TASK -
Change "resolution" to "dimensions" in the records, starting with the line with "pixels, height=924 pixels." and going on through the line with "notarized is located", and give only those lines with nothing else altered. Leave the pictures out.

MATERIAL SHOWN -
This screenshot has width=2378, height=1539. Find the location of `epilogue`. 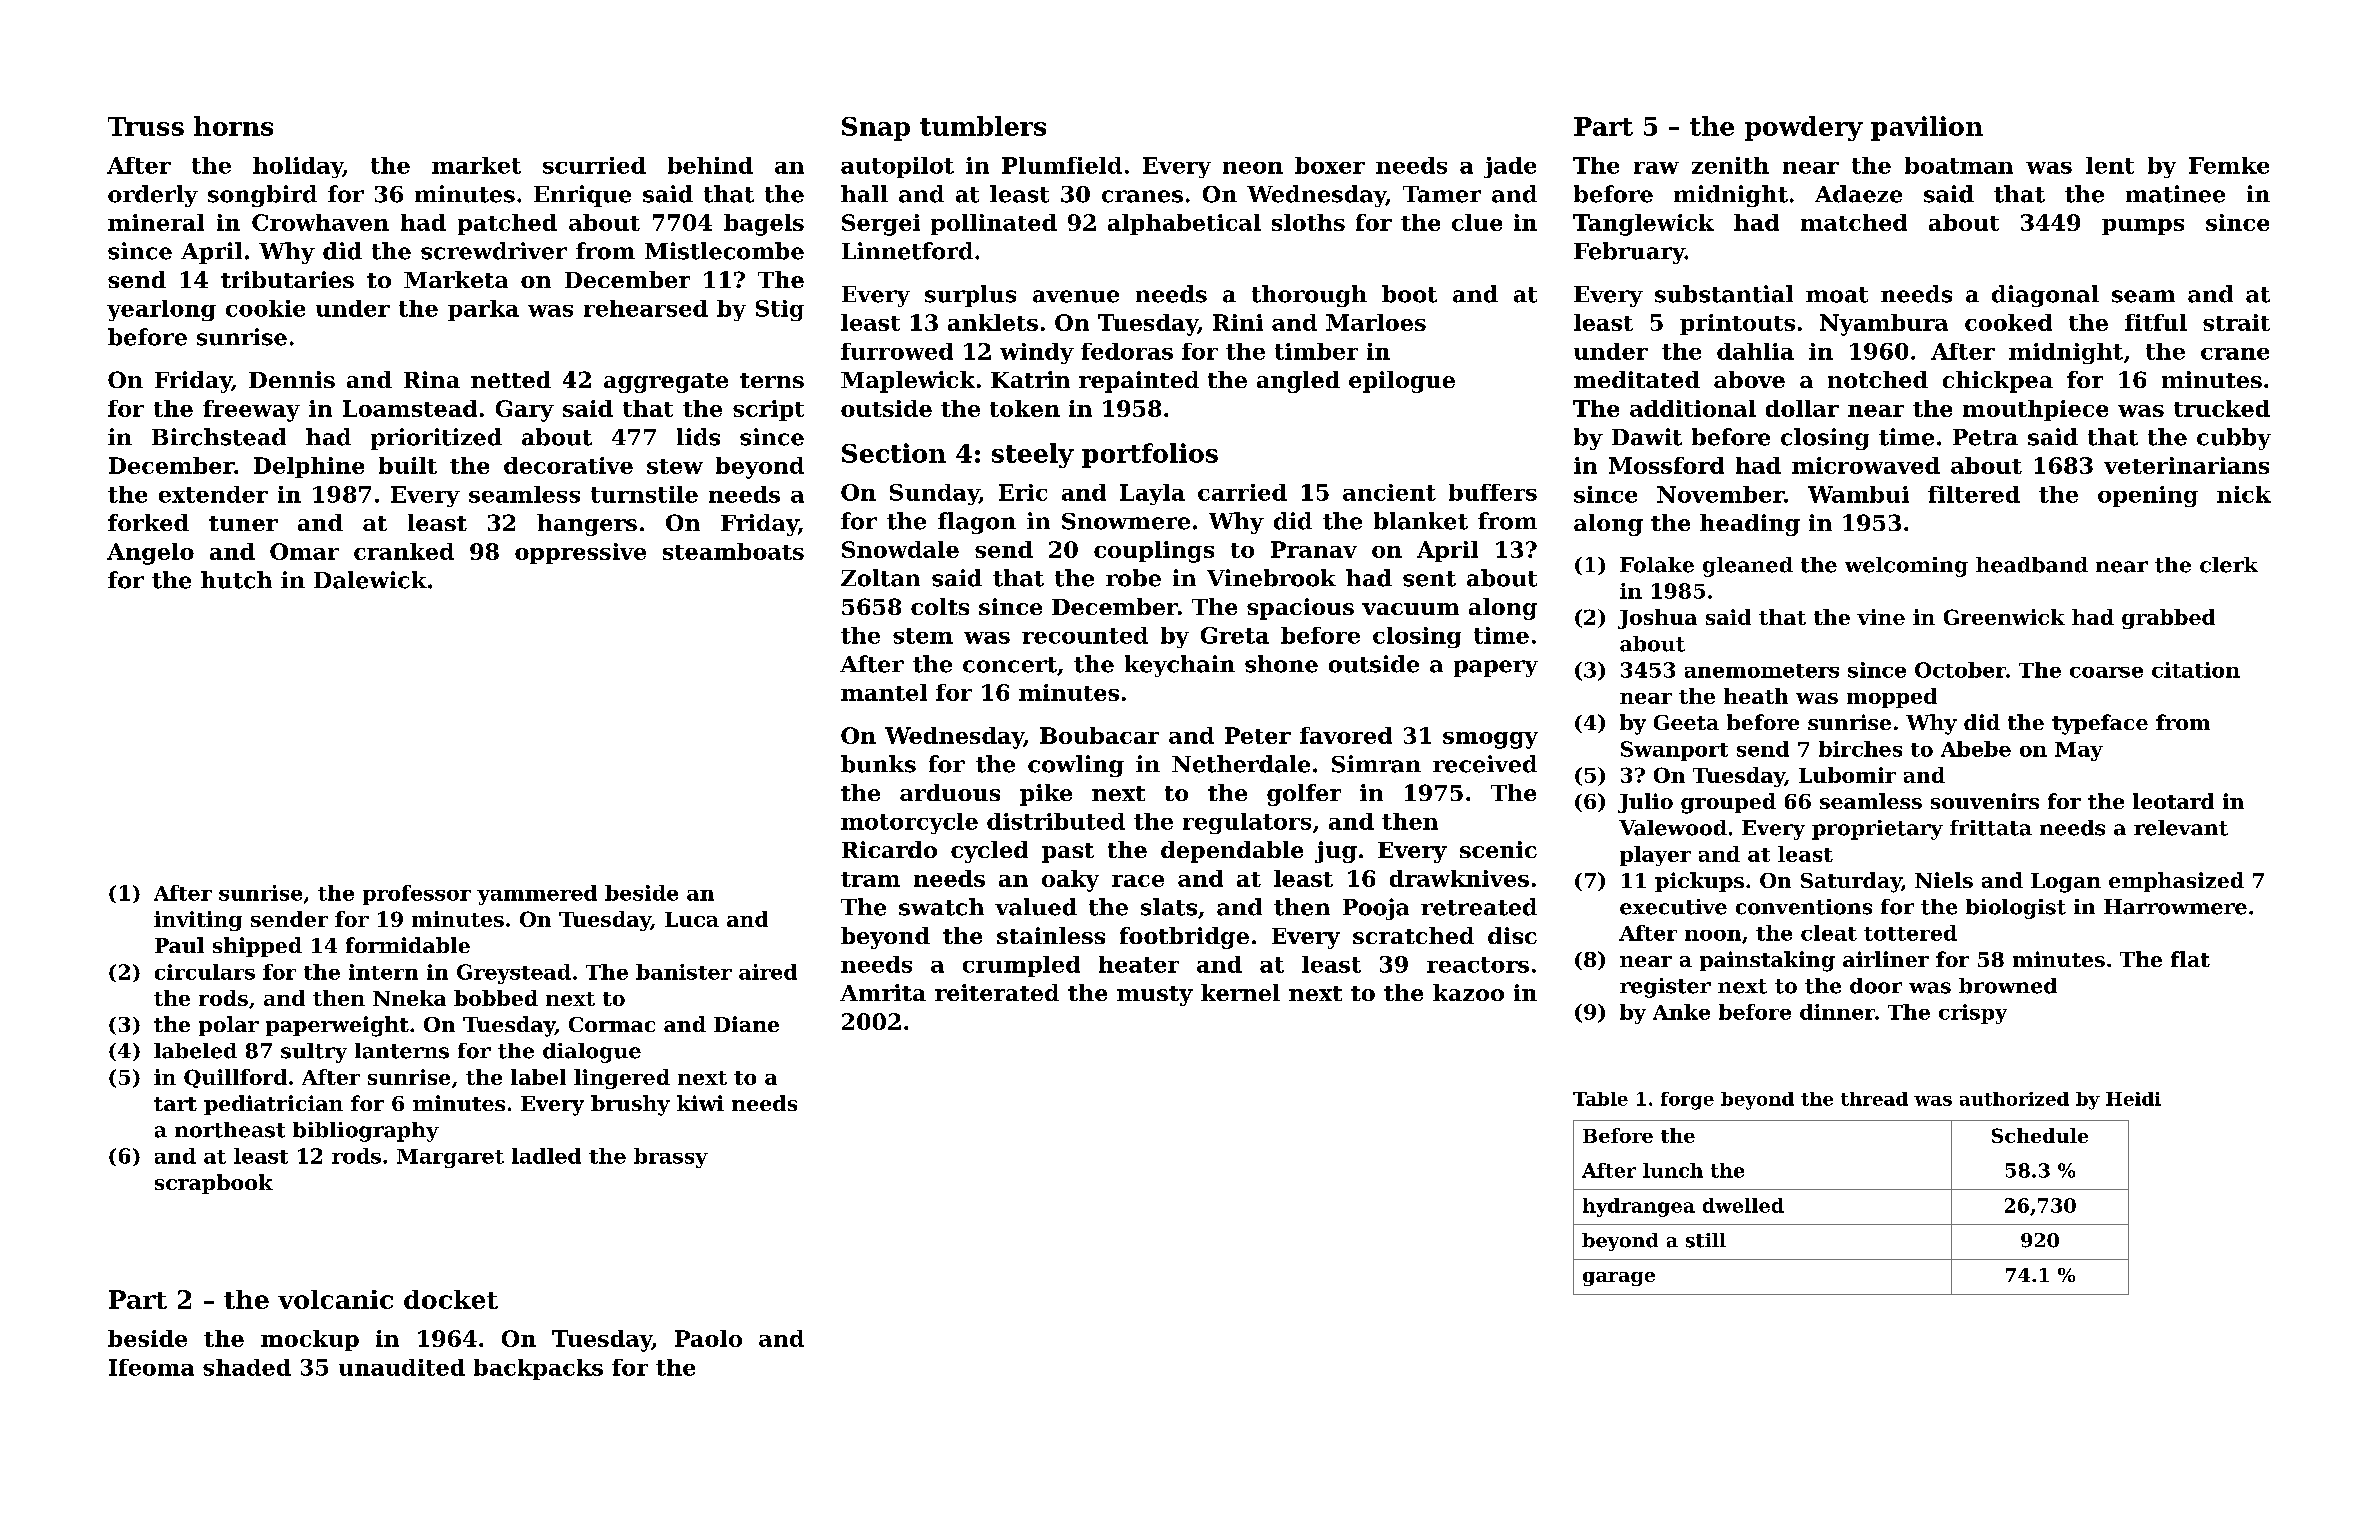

* * *

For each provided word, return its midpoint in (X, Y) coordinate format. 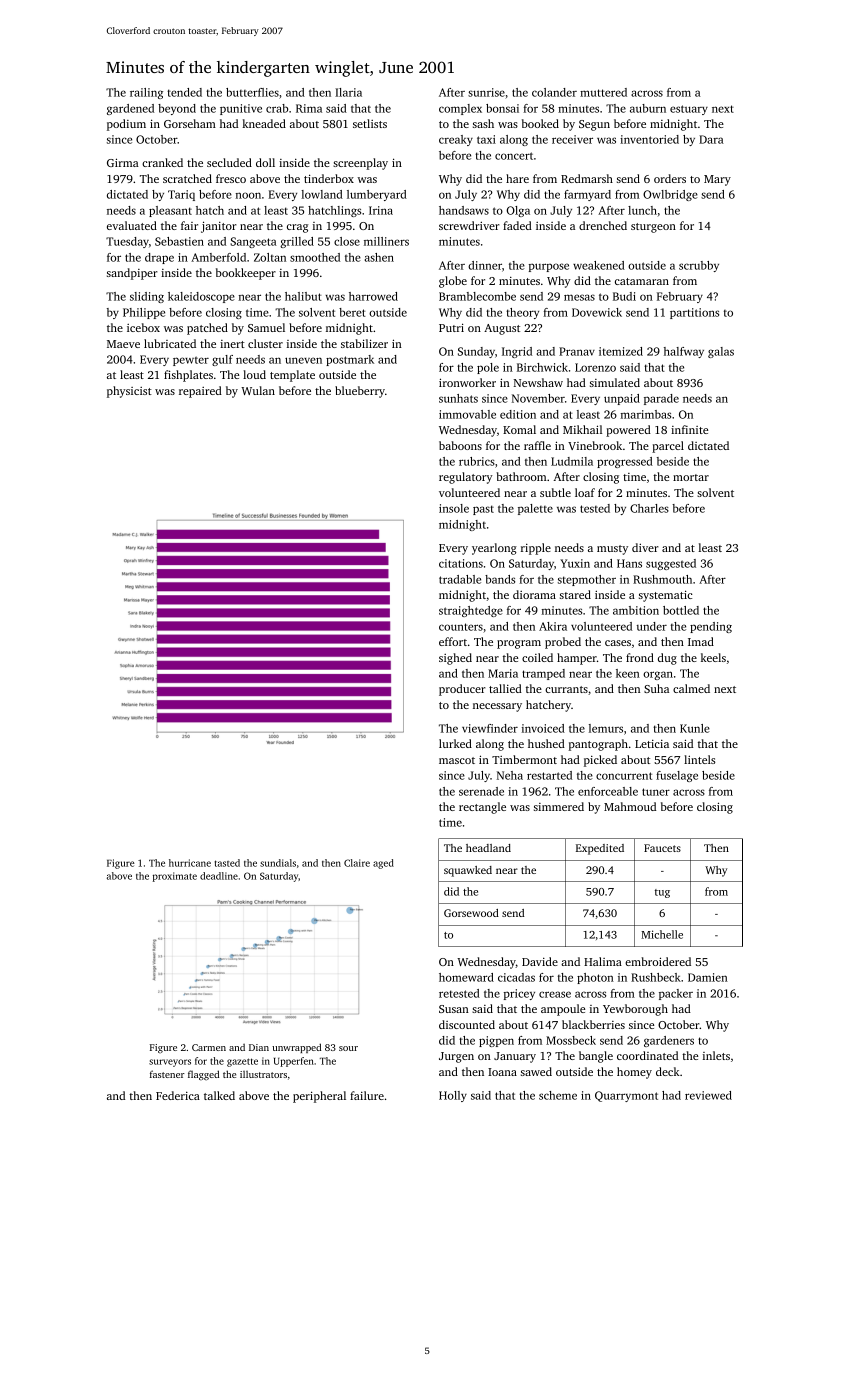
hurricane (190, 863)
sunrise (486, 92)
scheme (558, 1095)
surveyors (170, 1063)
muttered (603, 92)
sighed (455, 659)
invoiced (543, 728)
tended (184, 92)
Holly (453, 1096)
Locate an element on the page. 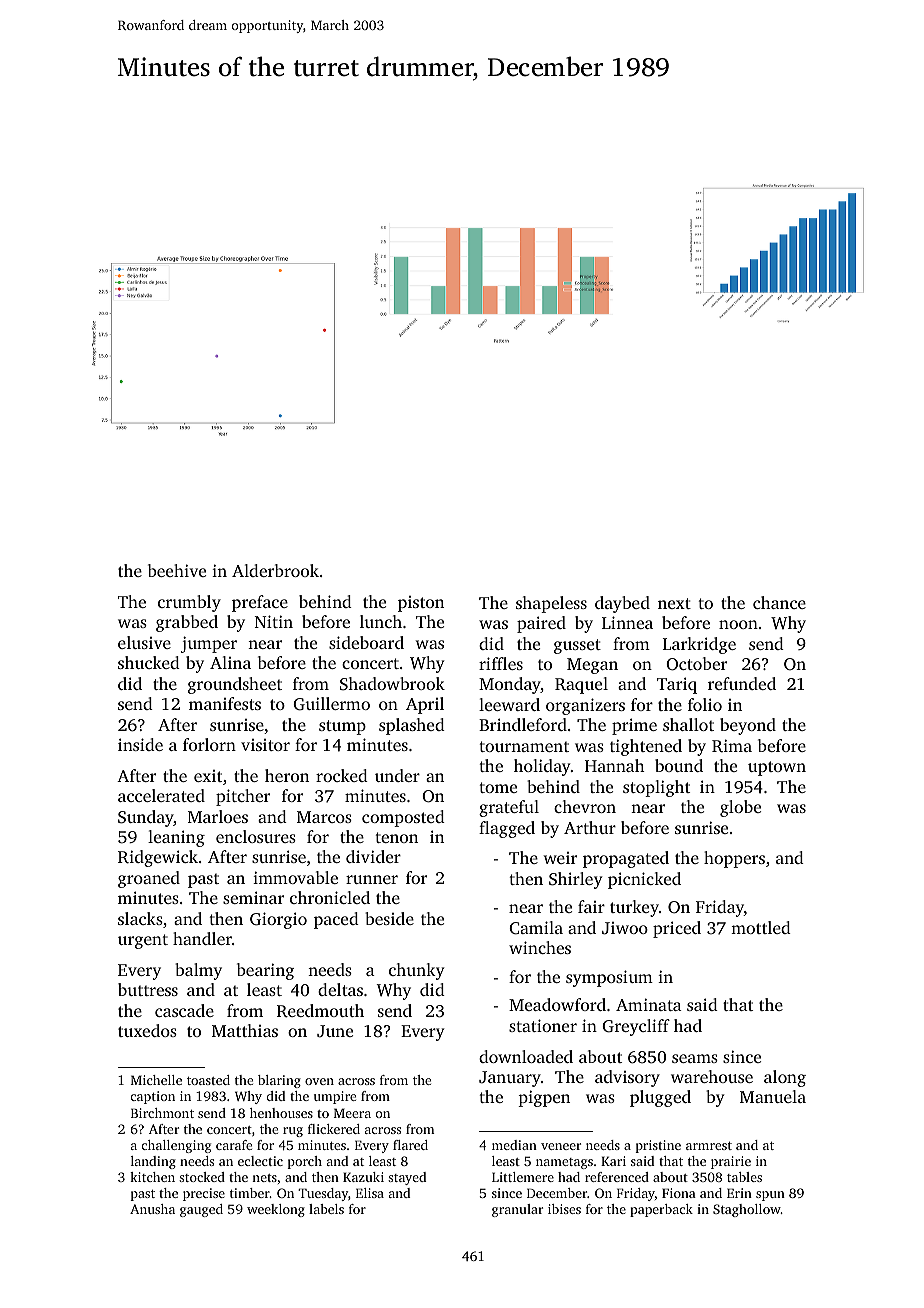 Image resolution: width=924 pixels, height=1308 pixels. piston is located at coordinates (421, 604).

* * *

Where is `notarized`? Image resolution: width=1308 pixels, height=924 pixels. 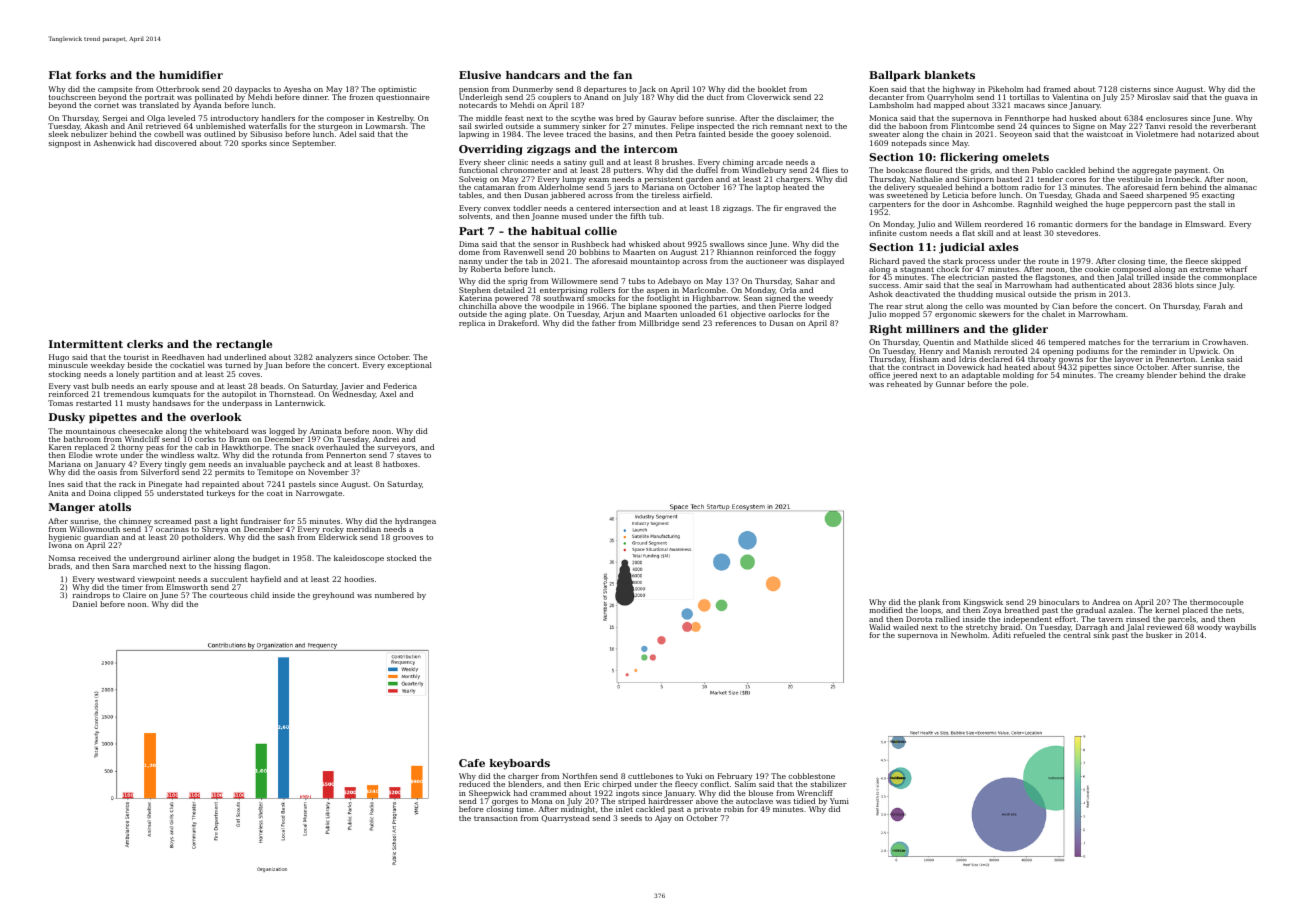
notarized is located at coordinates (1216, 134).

TASK OUTPUT -
Where is `notarized`? Image dimensions: width=1308 pixels, height=924 pixels. 
notarized is located at coordinates (1216, 134).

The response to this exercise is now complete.